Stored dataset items
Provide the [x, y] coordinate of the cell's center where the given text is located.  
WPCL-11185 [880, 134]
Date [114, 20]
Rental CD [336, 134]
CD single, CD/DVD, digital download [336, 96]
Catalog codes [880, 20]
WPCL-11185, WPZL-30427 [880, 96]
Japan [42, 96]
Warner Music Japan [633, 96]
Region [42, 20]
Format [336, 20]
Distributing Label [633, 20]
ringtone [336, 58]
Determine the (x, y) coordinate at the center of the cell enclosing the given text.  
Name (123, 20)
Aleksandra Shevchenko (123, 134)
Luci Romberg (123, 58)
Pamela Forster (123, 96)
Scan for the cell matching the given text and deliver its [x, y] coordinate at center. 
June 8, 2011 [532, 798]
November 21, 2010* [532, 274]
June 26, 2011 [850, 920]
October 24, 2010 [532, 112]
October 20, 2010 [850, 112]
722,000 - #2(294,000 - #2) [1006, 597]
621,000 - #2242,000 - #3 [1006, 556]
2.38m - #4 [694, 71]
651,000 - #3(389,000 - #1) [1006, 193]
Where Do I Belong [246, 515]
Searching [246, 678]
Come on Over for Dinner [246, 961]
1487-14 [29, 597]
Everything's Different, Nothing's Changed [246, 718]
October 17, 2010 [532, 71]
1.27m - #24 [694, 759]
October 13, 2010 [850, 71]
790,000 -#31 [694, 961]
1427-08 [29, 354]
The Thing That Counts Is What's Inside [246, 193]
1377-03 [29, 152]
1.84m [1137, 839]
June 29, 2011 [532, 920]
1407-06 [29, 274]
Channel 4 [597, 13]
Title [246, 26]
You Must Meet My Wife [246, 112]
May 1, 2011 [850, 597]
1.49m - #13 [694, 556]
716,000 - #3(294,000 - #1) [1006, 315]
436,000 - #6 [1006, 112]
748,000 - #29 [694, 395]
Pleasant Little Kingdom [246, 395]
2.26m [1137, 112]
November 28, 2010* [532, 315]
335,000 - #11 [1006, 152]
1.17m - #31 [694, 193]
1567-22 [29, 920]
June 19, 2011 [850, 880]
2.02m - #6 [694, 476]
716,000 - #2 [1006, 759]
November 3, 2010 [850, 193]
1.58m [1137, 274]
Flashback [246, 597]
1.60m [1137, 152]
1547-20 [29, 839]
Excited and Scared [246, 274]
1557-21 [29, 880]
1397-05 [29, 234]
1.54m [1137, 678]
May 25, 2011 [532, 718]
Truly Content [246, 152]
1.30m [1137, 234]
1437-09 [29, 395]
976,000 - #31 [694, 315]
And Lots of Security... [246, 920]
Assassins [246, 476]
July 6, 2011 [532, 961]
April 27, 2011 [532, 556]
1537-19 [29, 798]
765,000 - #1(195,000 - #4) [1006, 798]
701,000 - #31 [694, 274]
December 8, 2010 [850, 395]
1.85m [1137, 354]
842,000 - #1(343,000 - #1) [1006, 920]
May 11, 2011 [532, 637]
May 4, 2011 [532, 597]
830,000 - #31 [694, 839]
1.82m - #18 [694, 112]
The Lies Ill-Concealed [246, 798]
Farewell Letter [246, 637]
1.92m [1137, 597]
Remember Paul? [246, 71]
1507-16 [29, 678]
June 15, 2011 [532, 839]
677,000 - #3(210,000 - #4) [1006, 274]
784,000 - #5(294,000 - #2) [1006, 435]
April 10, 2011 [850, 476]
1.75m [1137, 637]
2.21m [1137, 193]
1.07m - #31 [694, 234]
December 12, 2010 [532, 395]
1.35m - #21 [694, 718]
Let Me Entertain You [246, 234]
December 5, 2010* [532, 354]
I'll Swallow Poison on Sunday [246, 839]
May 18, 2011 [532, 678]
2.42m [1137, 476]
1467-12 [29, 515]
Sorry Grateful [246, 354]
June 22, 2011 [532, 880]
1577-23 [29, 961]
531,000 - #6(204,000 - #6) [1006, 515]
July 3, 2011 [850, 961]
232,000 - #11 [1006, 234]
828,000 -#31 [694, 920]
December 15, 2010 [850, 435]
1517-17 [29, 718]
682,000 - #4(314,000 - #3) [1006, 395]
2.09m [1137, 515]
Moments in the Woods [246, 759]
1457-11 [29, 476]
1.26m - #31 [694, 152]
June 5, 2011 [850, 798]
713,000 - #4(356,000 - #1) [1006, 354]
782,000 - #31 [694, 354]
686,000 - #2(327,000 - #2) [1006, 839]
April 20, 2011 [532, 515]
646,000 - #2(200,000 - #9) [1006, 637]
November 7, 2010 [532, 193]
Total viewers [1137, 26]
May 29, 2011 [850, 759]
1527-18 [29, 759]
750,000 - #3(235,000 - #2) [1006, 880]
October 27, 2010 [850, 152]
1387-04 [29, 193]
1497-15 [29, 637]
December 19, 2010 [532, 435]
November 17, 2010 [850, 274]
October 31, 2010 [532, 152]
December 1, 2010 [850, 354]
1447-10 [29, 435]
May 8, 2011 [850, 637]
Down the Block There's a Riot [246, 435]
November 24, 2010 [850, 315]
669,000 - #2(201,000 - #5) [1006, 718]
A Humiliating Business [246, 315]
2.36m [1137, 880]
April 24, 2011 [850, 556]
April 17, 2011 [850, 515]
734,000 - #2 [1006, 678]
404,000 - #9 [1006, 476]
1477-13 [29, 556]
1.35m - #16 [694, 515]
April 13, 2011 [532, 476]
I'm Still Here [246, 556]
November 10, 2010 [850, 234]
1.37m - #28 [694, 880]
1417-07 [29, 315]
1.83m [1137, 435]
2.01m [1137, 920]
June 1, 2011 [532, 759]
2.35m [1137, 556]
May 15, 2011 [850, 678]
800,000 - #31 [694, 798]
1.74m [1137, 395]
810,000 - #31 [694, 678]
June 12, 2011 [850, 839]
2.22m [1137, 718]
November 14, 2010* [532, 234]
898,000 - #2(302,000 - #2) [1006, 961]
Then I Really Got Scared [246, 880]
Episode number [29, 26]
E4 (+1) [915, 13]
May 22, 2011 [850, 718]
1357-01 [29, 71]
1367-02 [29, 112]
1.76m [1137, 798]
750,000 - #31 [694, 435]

==

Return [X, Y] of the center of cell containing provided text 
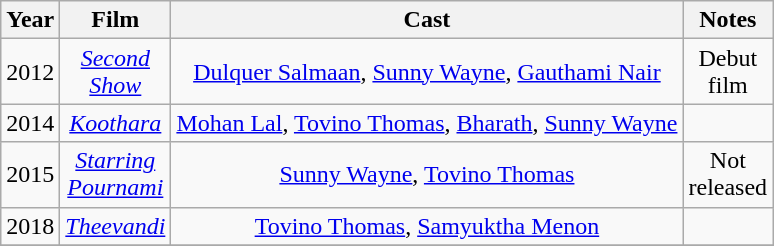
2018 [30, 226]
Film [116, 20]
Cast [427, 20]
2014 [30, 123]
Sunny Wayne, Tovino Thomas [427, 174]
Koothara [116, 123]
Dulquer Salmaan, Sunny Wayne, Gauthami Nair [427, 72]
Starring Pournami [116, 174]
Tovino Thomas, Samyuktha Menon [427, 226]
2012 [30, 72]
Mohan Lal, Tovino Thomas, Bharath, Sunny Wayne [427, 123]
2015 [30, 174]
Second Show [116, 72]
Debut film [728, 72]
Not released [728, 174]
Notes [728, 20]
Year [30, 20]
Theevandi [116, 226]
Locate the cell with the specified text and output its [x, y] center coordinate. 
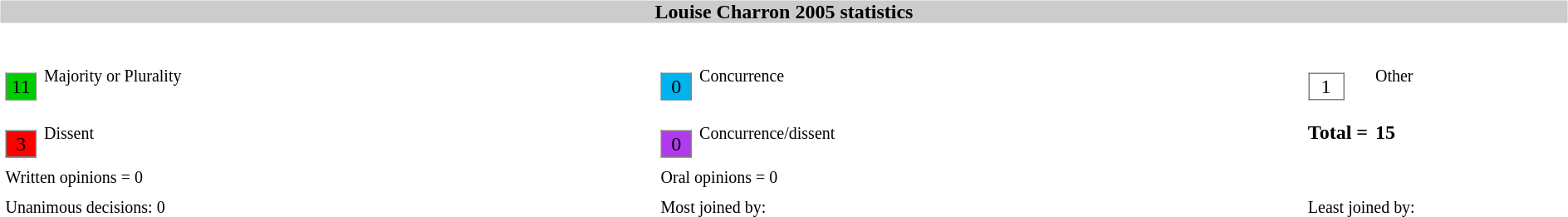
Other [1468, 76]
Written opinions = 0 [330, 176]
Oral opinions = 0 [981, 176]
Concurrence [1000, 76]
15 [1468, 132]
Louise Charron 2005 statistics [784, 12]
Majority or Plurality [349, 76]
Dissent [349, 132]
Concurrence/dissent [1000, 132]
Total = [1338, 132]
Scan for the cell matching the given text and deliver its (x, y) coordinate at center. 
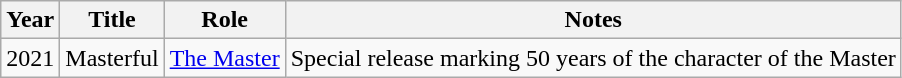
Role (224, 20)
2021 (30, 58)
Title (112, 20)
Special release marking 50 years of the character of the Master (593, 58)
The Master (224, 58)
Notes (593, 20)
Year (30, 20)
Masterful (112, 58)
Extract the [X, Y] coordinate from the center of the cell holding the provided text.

---

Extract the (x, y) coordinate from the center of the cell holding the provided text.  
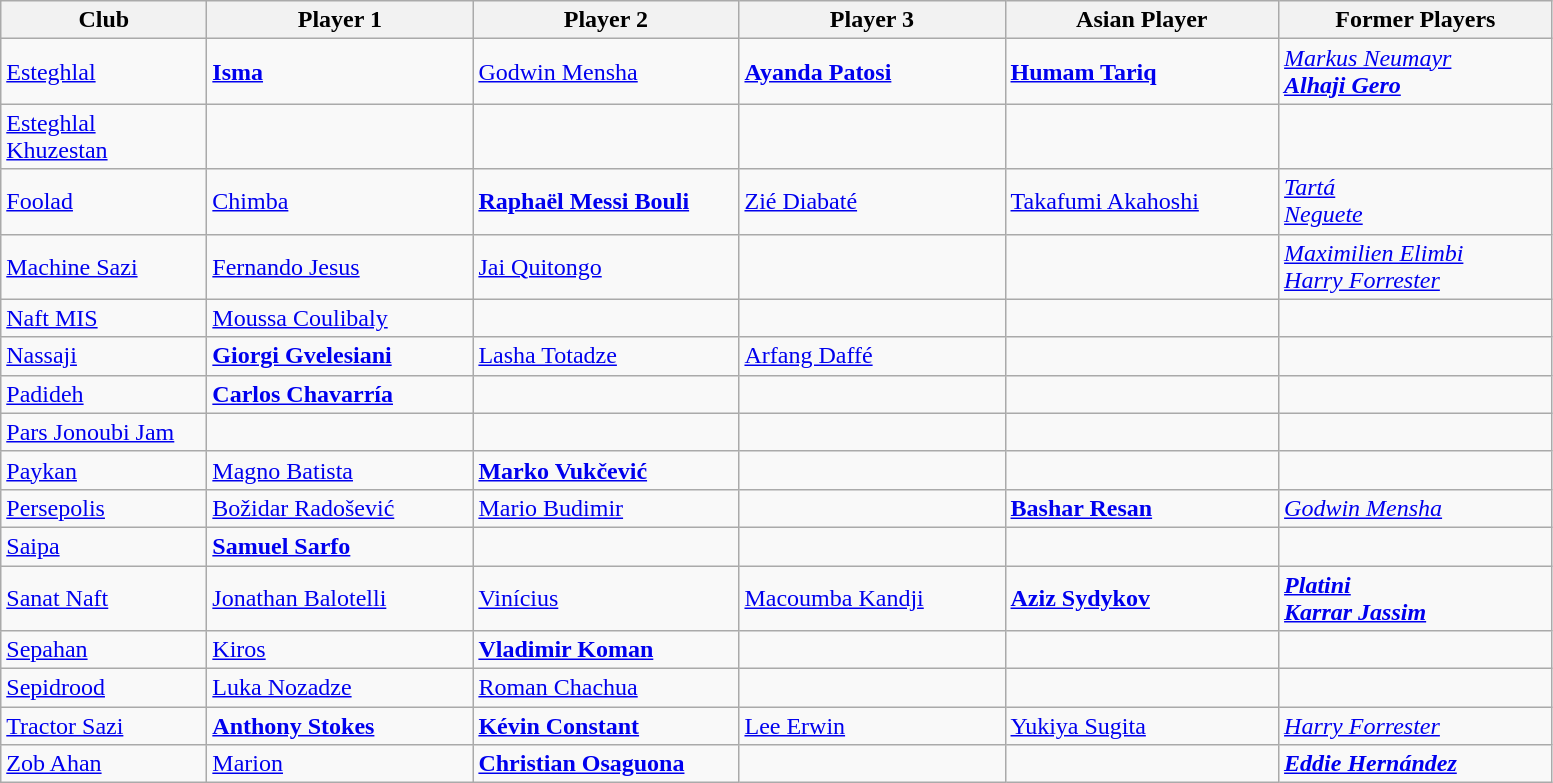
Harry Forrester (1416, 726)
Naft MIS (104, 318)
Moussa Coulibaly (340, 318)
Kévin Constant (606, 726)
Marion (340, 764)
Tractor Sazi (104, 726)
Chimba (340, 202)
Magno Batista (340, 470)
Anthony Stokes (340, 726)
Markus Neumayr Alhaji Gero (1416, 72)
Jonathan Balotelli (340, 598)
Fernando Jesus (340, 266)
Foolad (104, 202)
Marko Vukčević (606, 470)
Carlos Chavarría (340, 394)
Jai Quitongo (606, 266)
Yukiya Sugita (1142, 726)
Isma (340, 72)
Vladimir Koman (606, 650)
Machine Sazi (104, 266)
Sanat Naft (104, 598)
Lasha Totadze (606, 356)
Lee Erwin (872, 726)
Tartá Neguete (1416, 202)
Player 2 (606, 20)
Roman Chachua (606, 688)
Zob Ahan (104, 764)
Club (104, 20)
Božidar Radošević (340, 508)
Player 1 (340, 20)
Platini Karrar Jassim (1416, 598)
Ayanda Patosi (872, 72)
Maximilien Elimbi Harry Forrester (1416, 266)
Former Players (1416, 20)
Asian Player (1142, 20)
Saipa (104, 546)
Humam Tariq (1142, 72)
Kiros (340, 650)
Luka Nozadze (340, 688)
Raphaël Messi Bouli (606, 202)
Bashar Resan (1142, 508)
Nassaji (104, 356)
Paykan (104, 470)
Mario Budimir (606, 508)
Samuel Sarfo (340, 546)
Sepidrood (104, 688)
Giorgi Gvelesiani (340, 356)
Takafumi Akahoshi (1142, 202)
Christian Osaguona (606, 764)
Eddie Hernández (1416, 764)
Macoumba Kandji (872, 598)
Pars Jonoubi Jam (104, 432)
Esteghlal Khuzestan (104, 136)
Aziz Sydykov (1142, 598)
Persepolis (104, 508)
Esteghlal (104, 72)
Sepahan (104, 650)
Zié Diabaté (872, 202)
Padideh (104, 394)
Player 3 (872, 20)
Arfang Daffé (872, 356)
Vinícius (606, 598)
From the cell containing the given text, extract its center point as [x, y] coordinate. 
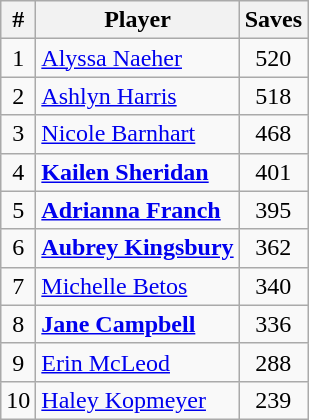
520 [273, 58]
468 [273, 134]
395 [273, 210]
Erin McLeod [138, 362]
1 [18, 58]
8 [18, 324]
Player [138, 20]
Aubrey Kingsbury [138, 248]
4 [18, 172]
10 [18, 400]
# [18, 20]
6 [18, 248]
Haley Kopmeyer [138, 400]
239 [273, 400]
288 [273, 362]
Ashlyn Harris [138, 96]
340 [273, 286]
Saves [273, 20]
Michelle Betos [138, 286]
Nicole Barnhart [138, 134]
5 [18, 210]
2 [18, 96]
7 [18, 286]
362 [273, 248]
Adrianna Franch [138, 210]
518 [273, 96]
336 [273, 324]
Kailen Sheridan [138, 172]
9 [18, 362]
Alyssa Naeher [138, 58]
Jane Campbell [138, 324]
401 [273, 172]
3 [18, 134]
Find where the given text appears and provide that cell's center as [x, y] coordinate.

What you need to do: Copy out the material from the line with "520 [273, 58]" up to and including the line with "Find where the".

Result of the task:
520 [273, 58]
468 [273, 134]
395 [273, 210]
Erin McLeod [138, 362]
1 [18, 58]
8 [18, 324]
Player [138, 20]
Aubrey Kingsbury [138, 248]
4 [18, 172]
10 [18, 400]
# [18, 20]
6 [18, 248]
Haley Kopmeyer [138, 400]
239 [273, 400]
288 [273, 362]
Ashlyn Harris [138, 96]
340 [273, 286]
Saves [273, 20]
Michelle Betos [138, 286]
Nicole Barnhart [138, 134]
5 [18, 210]
2 [18, 96]
7 [18, 286]
362 [273, 248]
Adrianna Franch [138, 210]
518 [273, 96]
336 [273, 324]
Kailen Sheridan [138, 172]
9 [18, 362]
Alyssa Naeher [138, 58]
Jane Campbell [138, 324]
401 [273, 172]
3 [18, 134]
Find where the given text appears and provide that cell's center as [x, y] coordinate.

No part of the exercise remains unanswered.